> **Data**:

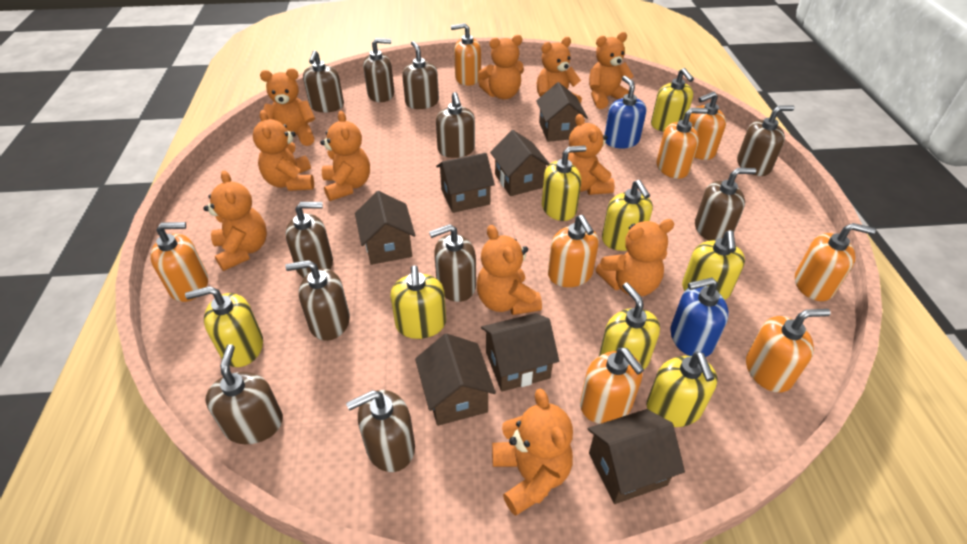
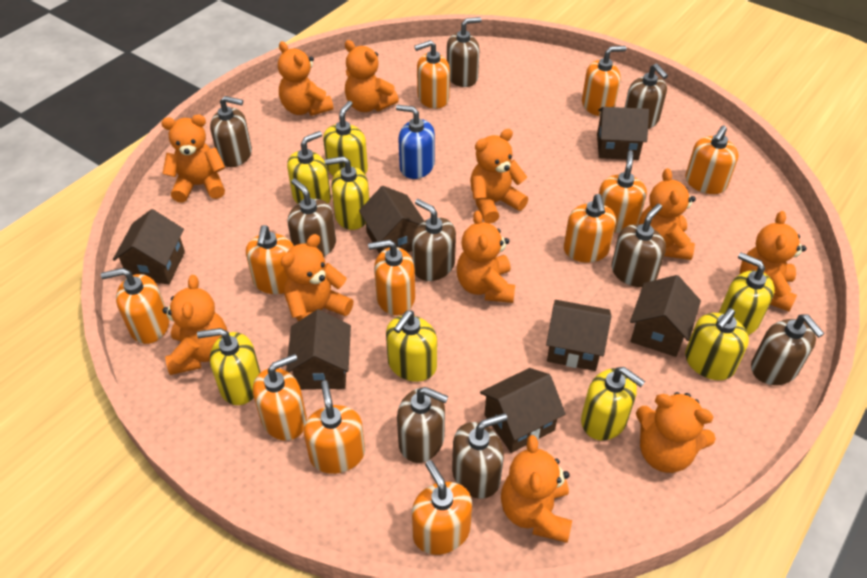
blue soap dispenser: 2 -> 1
brown soap dispenser: 11 -> 9
orange soap dispenser: 8 -> 11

> **Requirement**:
Without including any picture, write out the material above exactly.

> **Solution to this task**:
blue soap dispenser: 2 -> 1
brown soap dispenser: 11 -> 9
orange soap dispenser: 8 -> 11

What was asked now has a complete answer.